I'd like every entry transcribed word for word, with no pictures.

** INPUT RECORDS follows **

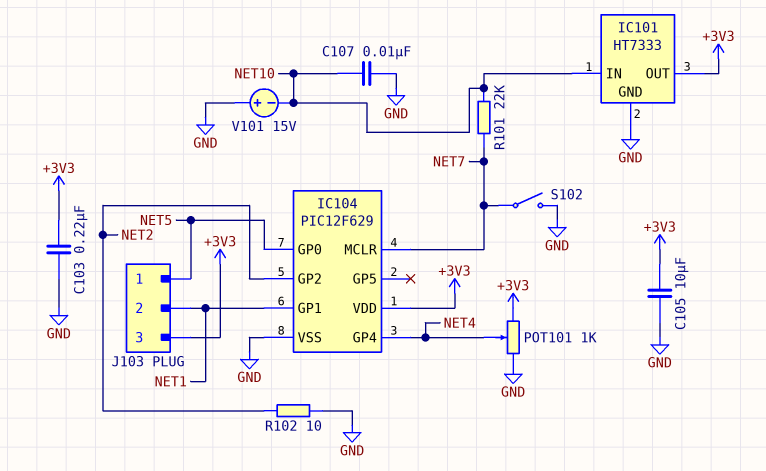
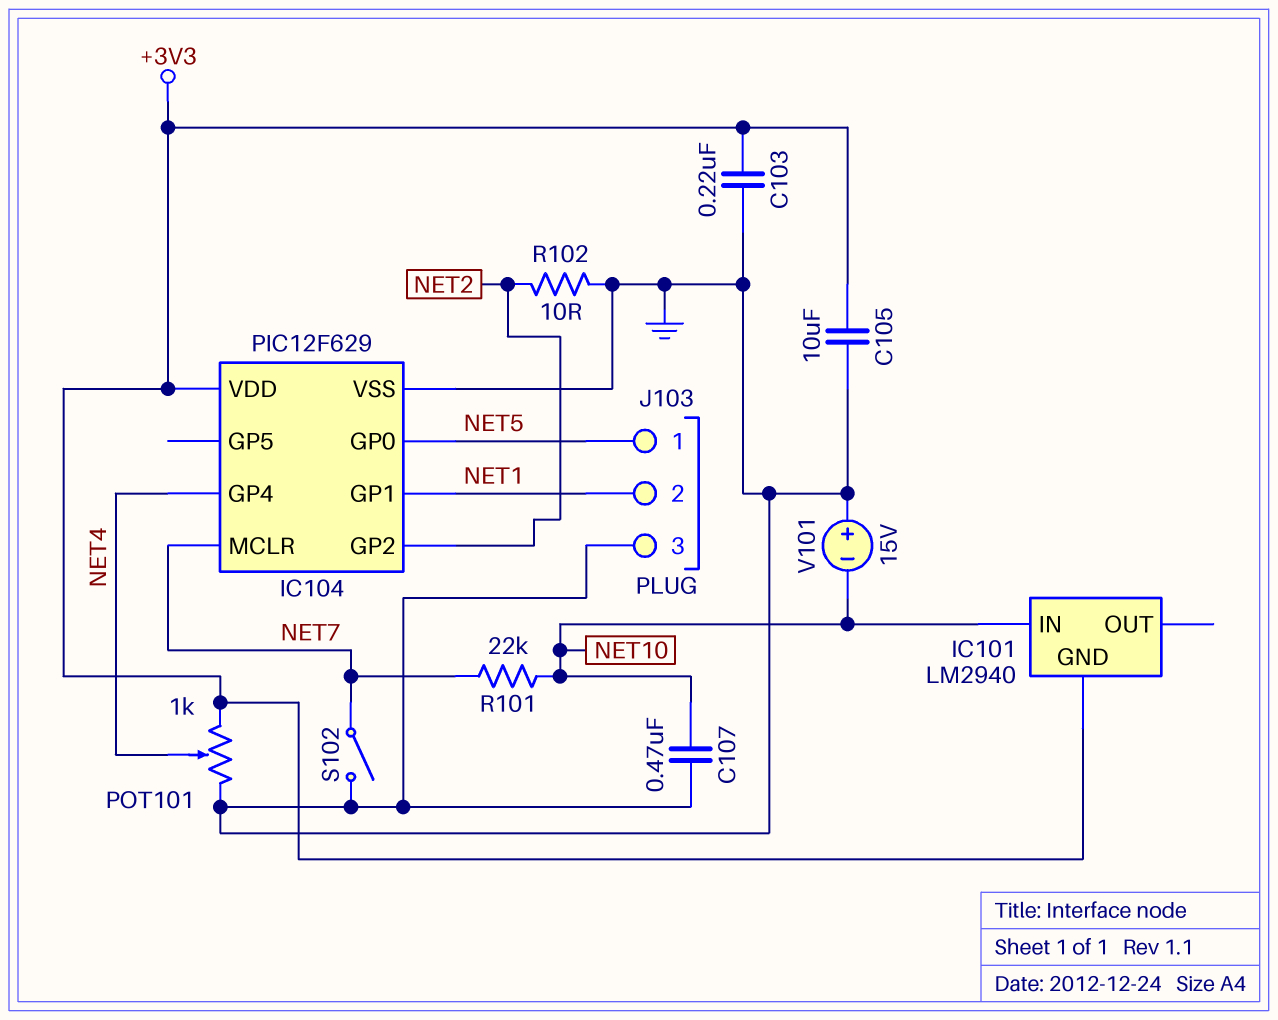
C107: 10nF (GND, NET10) -> 470nF (GND, NET10)
IC101: HT7333 -> LM2940
IC101 pin GND: GND -> +3V3
IC101 pin OUT: +3V3 -> none
J103 pin 3: +3V3 -> GND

** End of INPUT RECORDS **

**WRITTEN ANSWER**
C107: 10nF (GND, NET10) -> 470nF (GND, NET10)
IC101: HT7333 -> LM2940
IC101 pin GND: GND -> +3V3
IC101 pin OUT: +3V3 -> none
J103 pin 3: +3V3 -> GND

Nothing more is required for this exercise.